> **SUPPLIED RECORDS**

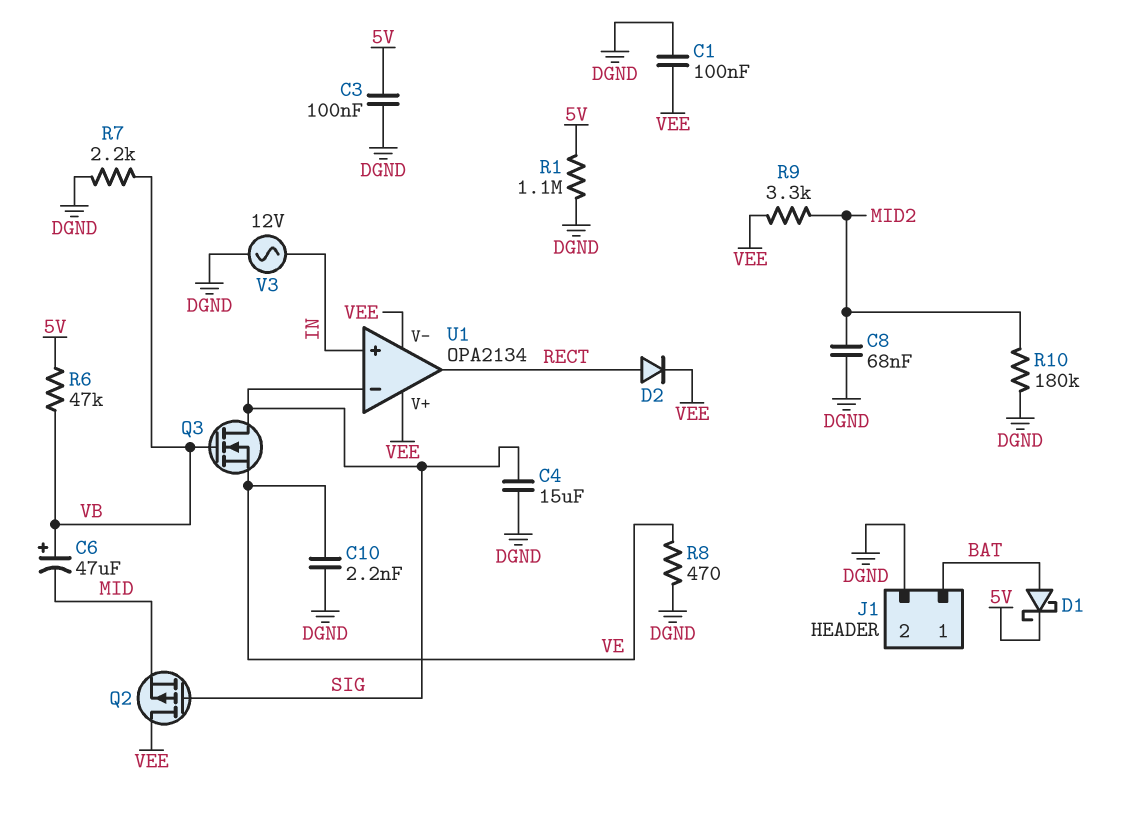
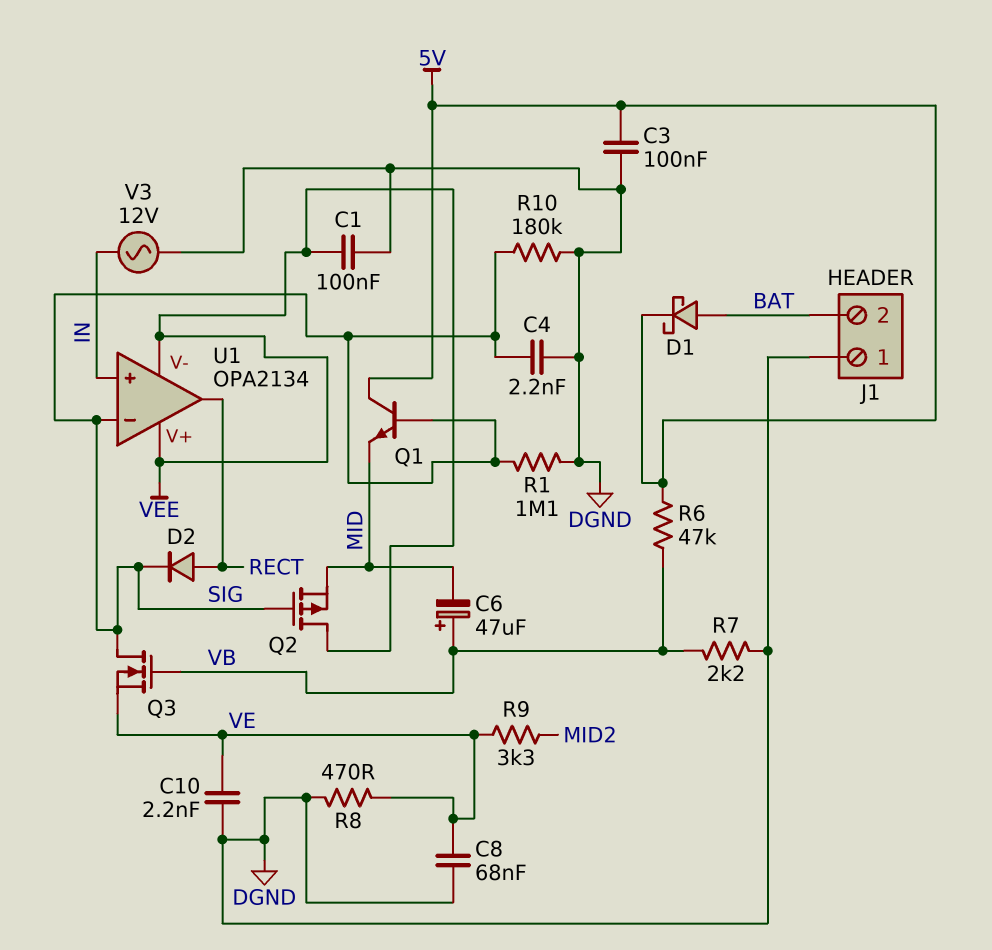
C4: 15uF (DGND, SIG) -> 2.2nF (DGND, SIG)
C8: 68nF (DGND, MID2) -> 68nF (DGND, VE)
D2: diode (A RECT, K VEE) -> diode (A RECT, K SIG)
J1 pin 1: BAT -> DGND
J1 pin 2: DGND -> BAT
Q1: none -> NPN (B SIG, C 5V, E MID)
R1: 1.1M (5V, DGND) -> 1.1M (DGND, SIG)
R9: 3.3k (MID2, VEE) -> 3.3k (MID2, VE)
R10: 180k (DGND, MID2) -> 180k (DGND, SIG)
* * *
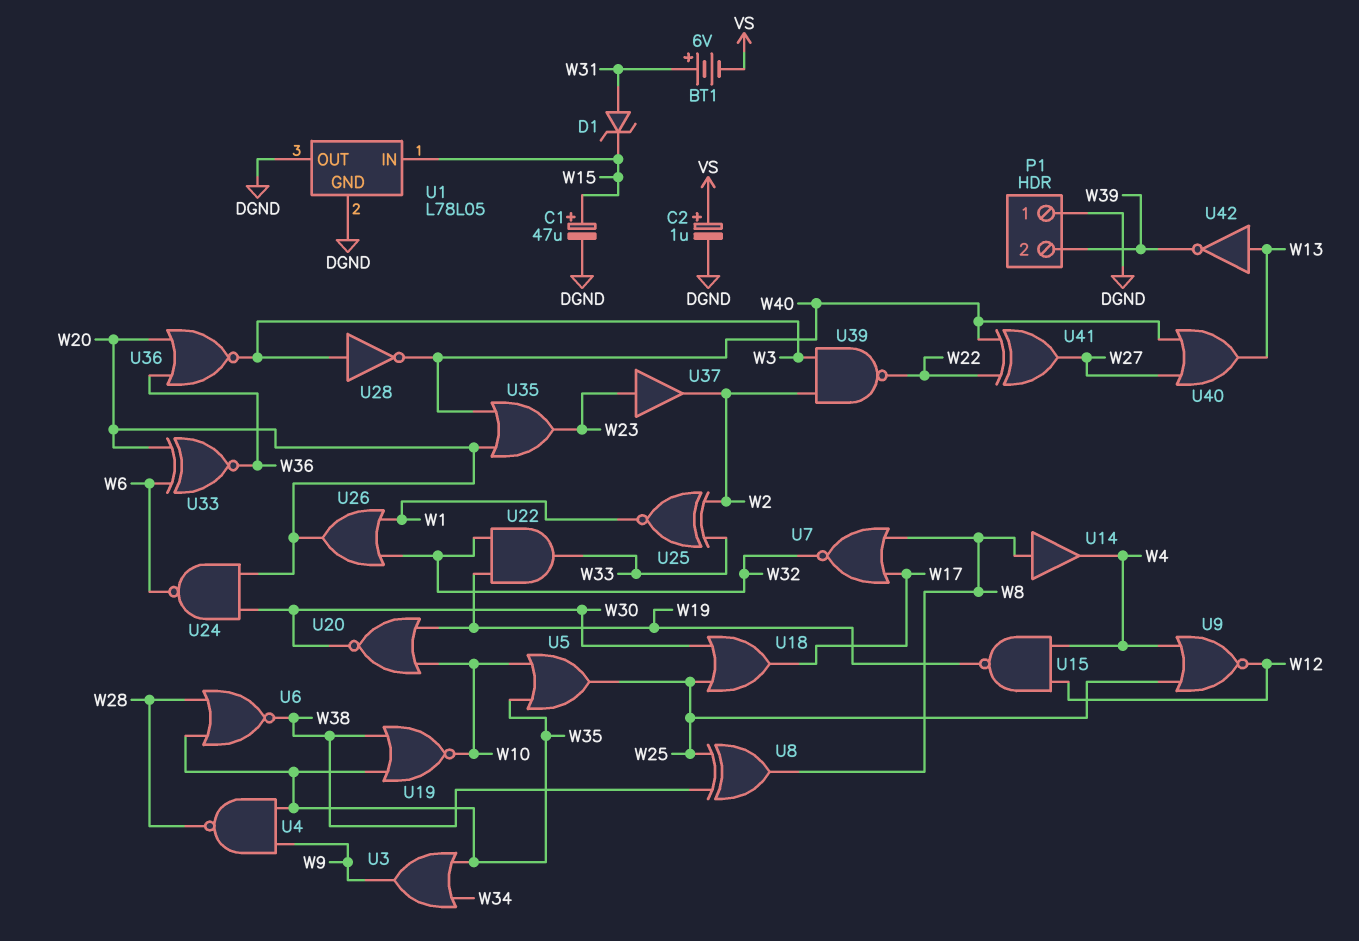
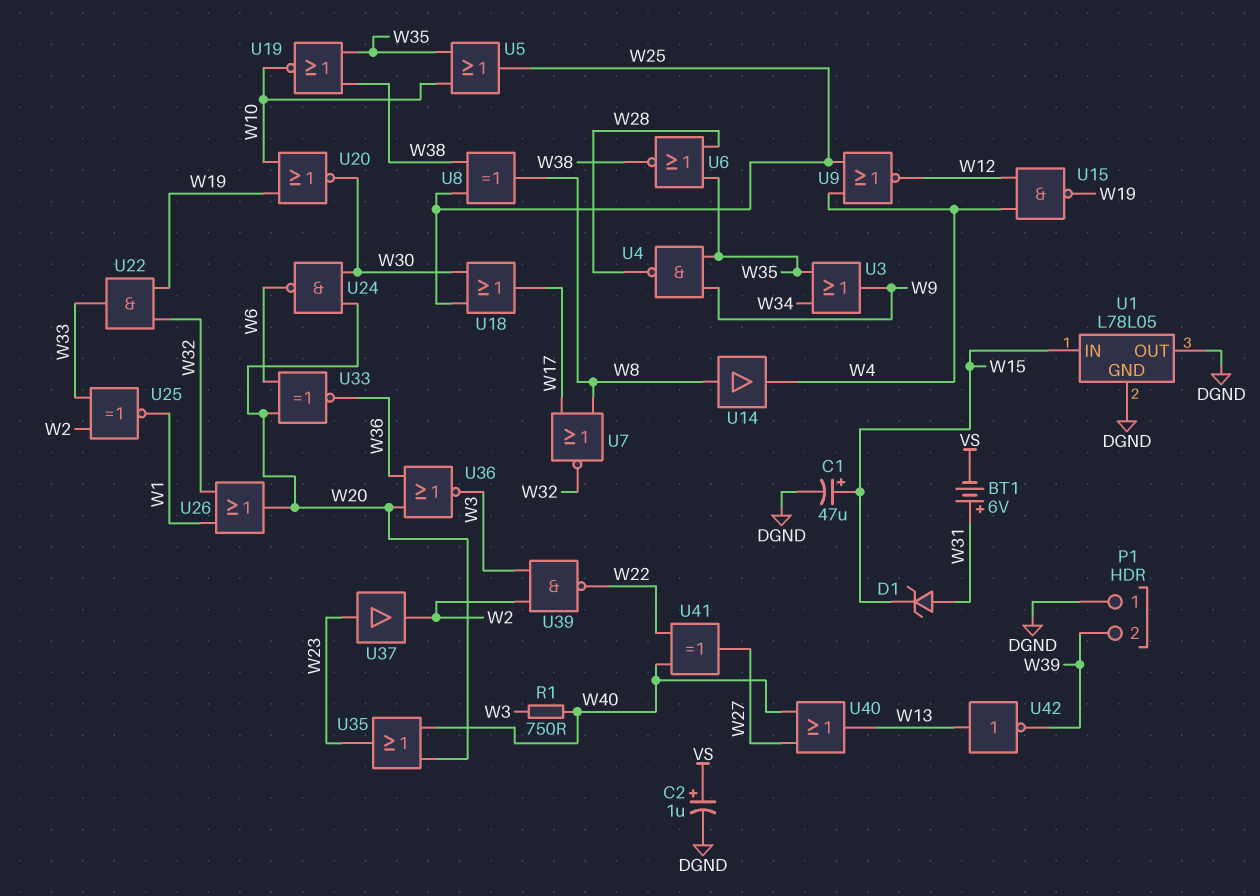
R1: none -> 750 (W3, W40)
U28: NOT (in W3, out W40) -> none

> **PROBLEM DESCRIPTION**
Could you restate word for word the lines above, from the one that contains "C4: 15uF (DGND, SIG) -> 2.2nF (DGND, SIG)" through the one that contains "R10: 180k (DGND, MID2) -> 180k (DGND, SIG)", and no others?

> **TASK RESPONSE**
C4: 15uF (DGND, SIG) -> 2.2nF (DGND, SIG)
C8: 68nF (DGND, MID2) -> 68nF (DGND, VE)
D2: diode (A RECT, K VEE) -> diode (A RECT, K SIG)
J1 pin 1: BAT -> DGND
J1 pin 2: DGND -> BAT
Q1: none -> NPN (B SIG, C 5V, E MID)
R1: 1.1M (5V, DGND) -> 1.1M (DGND, SIG)
R9: 3.3k (MID2, VEE) -> 3.3k (MID2, VE)
R10: 180k (DGND, MID2) -> 180k (DGND, SIG)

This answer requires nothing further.